= EXERCISE =
Output the entries in full and verbatim, pictures omitted.

#### THE DATA ####

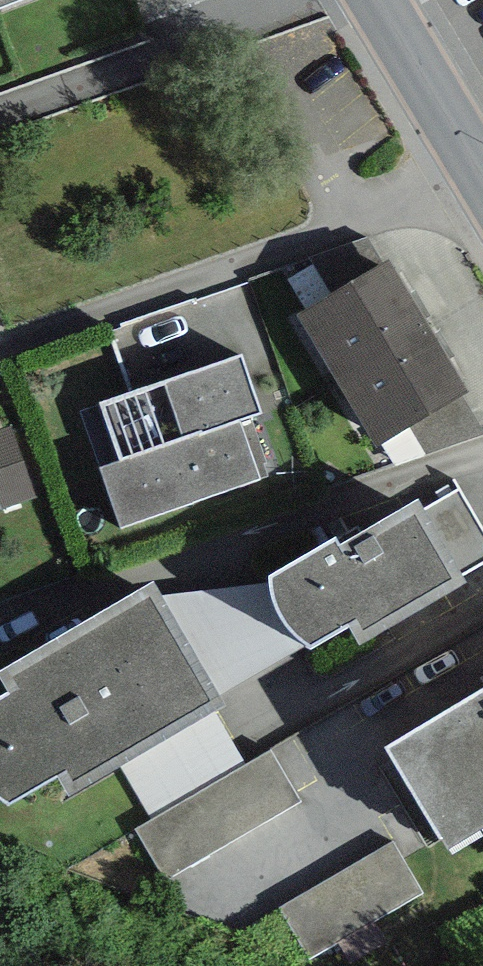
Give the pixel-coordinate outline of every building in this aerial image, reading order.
[(368,239),(309,260),(336,301),(387,271),(368,239)] [(298,324),(336,388),(429,333),(391,269),(387,271),(336,301),(298,324)] [(469,402),(429,333),(336,388),(376,457),(412,435),(466,404),(469,402)] [(241,361),(99,410),(119,468),(100,475),(121,536),(259,488),(239,430),(262,422),(241,361)] [(466,404),(412,435),(426,458),(482,438),(482,434),(466,404)] [(0,433),(0,505),(3,513),(36,502),(11,429),(0,433)] [(468,600),(457,582),(482,566),(482,533),(459,493),(341,564),(333,548),(265,590),(270,602),(272,610),(274,620),(277,630),(282,639),(286,646),(293,653),(295,655),(298,657),(304,662),(311,665),(348,645),(360,665),(468,600)] [(264,586),(155,601),(213,703),(295,655),(293,653),(286,646),(282,639),(277,630),(274,620),(272,610),(270,602),(265,590),(264,586)] [(0,683),(0,692),(7,705),(0,709),(0,814),(8,818),(57,792),(68,809),(125,777),(220,724),(224,722),(213,703),(155,601),(152,597),(0,683)] [(385,767),(449,868),(482,850),(482,708),(385,767)] [(247,769),(220,724),(125,777),(153,822),(247,769)] [(153,822),(135,832),(165,885),(302,808),(272,755),(247,769),(153,822)] [(424,895),(393,842),(279,908),(310,961),(424,895)]
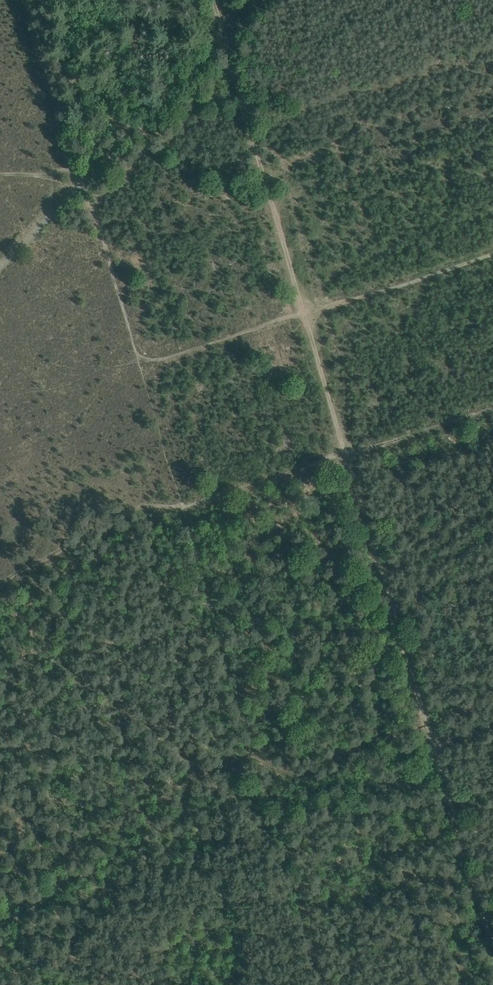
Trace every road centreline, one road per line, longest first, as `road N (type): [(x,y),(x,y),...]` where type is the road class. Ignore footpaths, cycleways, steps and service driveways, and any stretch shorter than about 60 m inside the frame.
road 1 (track): [(307,314),(212,0)]
road 2 (track): [(434,745),(349,455)]
road 3 (track): [(492,940),(434,745)]
road 4 (track): [(349,455),(307,314)]

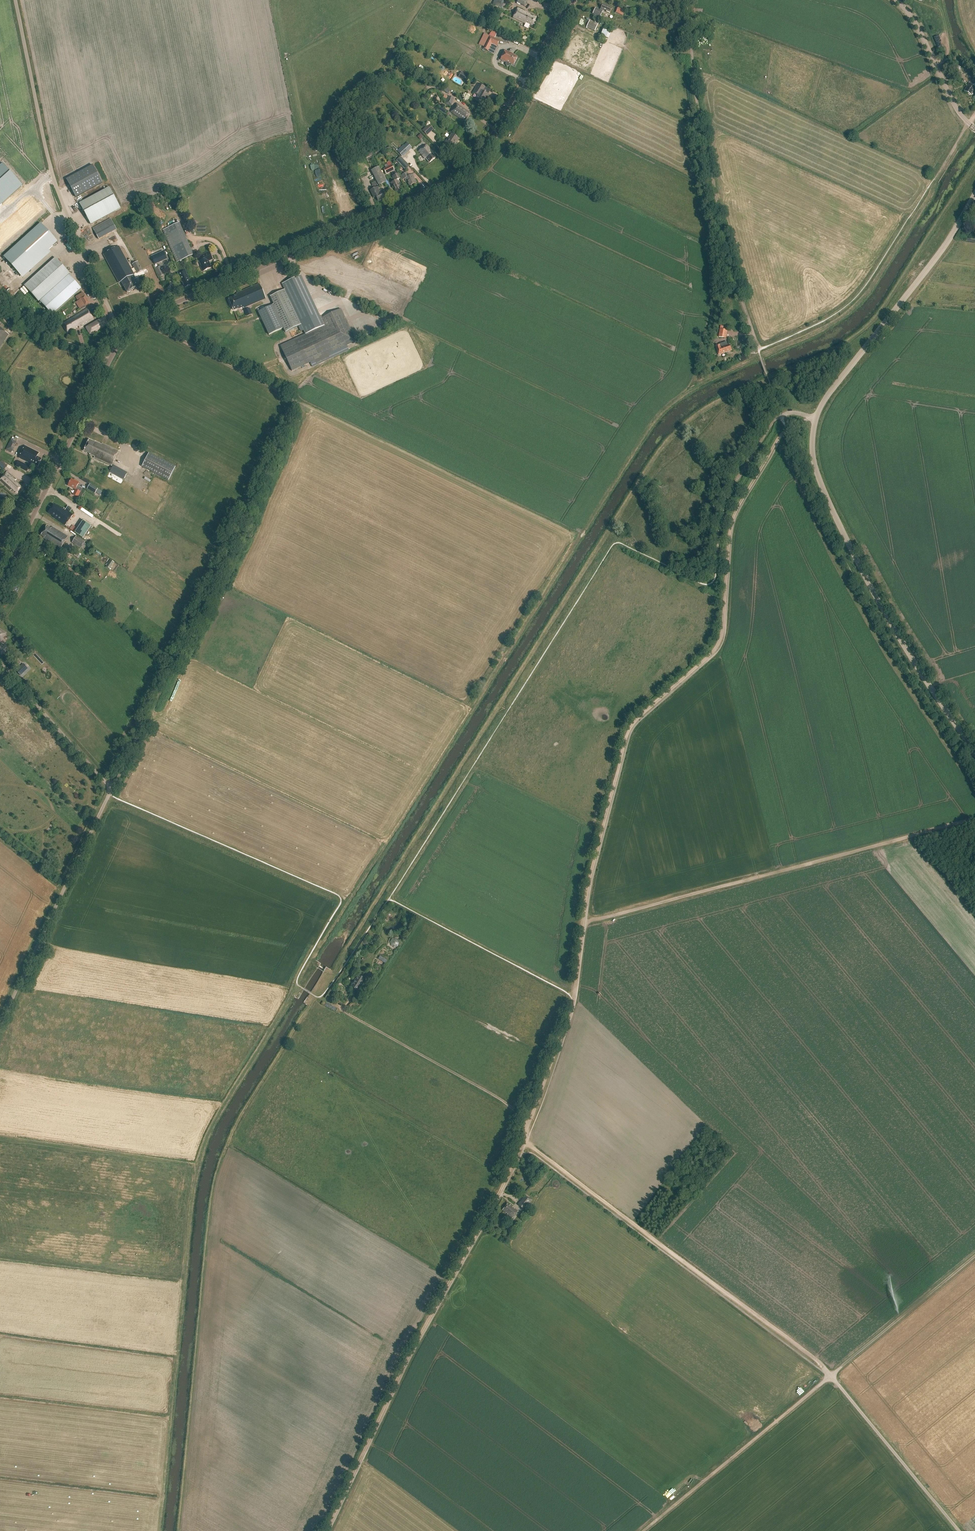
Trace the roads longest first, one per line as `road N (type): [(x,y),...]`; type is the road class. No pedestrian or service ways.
road 1 (track): [(573,996),(588,883),(627,732),(716,646),(733,515),(781,435),(811,418)]
road 2 (track): [(149,316),(279,390),(290,410),(110,787)]
road 3 (tertiary): [(122,338),(160,310),(373,219),(469,169),(574,0)]
road 4 (track): [(326,1530),(522,1141)]
road 5 (track): [(643,1530),(974,1256)]
road 6 (track): [(974,820),(583,920)]
road 7 (track): [(826,1371),(522,1141)]
road 8 (tertiary): [(974,750),(890,621),(837,519),(813,461),(815,420)]
road 9 (track): [(758,350),(712,178),(685,0)]
road 10 (unclassified): [(122,338),(49,163),(15,0)]
road 11 (tertiary): [(815,420),(974,194)]
road 12 (tertiary): [(0,585),(122,338)]
road 13 (unclassified): [(0,1022),(109,794)]
road 14 (track): [(528,1125),(498,1098),(345,1012),(351,999)]
road 15 (unclassified): [(826,1371),(959,1530)]
road 16 (unclassified): [(0,664),(109,794)]
road 17 (track): [(501,142),(583,0)]
road 18 (track): [(522,1141),(573,996)]
road 19 (tertiary): [(974,128),(895,0)]

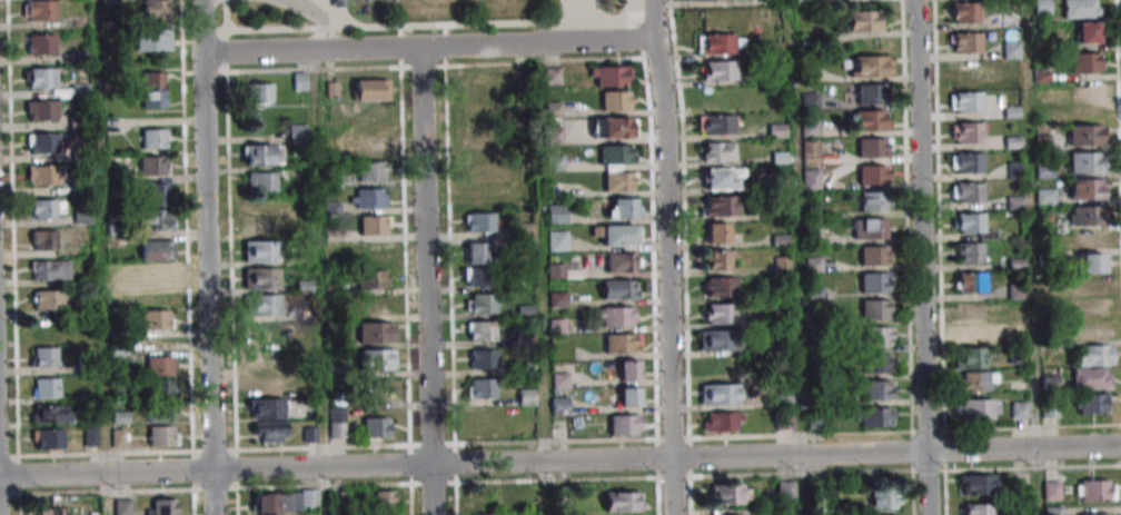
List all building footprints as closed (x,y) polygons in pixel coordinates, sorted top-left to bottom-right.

####

= EXERCISE RESULT =
Give the pixel-coordinate outline of every building in this aerial image, reading order.
[(368,239),(309,260),(336,301),(387,271),(368,239)] [(298,324),(336,388),(429,333),(391,269),(387,271),(336,301),(298,324)] [(469,402),(429,333),(336,388),(376,457),(412,435),(466,404),(469,402)] [(241,361),(99,410),(119,468),(100,475),(121,536),(259,488),(239,430),(262,422),(241,361)] [(466,404),(412,435),(426,458),(482,438),(482,434),(466,404)] [(0,433),(0,505),(3,513),(36,502),(11,429),(0,433)] [(468,600),(457,582),(482,566),(482,533),(459,493),(341,564),(333,548),(265,590),(270,602),(272,610),(274,620),(277,630),(282,639),(286,646),(293,653),(295,655),(298,657),(304,662),(311,665),(348,645),(360,665),(468,600)] [(264,586),(155,601),(213,703),(295,655),(293,653),(286,646),(282,639),(277,630),(274,620),(272,610),(270,602),(265,590),(264,586)] [(0,683),(0,692),(7,705),(0,709),(0,814),(8,818),(57,792),(68,809),(125,777),(220,724),(224,722),(213,703),(155,601),(152,597),(0,683)] [(385,767),(449,868),(482,850),(482,708),(385,767)] [(247,769),(220,724),(125,777),(153,822),(247,769)] [(153,822),(135,832),(165,885),(302,808),(272,755),(247,769),(153,822)] [(424,895),(393,842),(279,908),(310,961),(424,895)]
Trace every road centreline, one road per line, longest first, as `road N (type): [(x,y),(x,y),...]` where type is the road class. Ignore footpaths, cycleways, steps and service driveways, and any stretch shorter than about 60 m inside the frame.
road 1 (track): [(307,314),(212,0)]
road 2 (track): [(434,745),(349,455)]
road 3 (track): [(492,940),(434,745)]
road 4 (track): [(349,455),(307,314)]

Trace the roads longest first, one per line as `road N (type): [(x,y),...]`; type is the road class. No pedestrian or service ways.
road 1 (track): [(573,996),(588,883),(627,732),(716,646),(733,515),(781,435),(811,418)]
road 2 (track): [(149,316),(279,390),(290,410),(110,787)]
road 3 (tertiary): [(122,338),(160,310),(373,219),(469,169),(574,0)]
road 4 (track): [(326,1530),(522,1141)]
road 5 (track): [(643,1530),(974,1256)]
road 6 (track): [(974,820),(583,920)]
road 7 (track): [(826,1371),(522,1141)]
road 8 (tertiary): [(974,750),(890,621),(837,519),(813,461),(815,420)]
road 9 (track): [(758,350),(712,178),(685,0)]
road 10 (unclassified): [(122,338),(49,163),(15,0)]
road 11 (tertiary): [(815,420),(974,194)]
road 12 (tertiary): [(0,585),(122,338)]
road 13 (unclassified): [(0,1022),(109,794)]
road 14 (track): [(528,1125),(498,1098),(345,1012),(351,999)]
road 15 (unclassified): [(826,1371),(959,1530)]
road 16 (unclassified): [(0,664),(109,794)]
road 17 (track): [(501,142),(583,0)]
road 18 (track): [(522,1141),(573,996)]
road 19 (tertiary): [(974,128),(895,0)]

List all building footprints as closed (x,y) polygons in pixel coordinates, sorted top-left to bottom-right.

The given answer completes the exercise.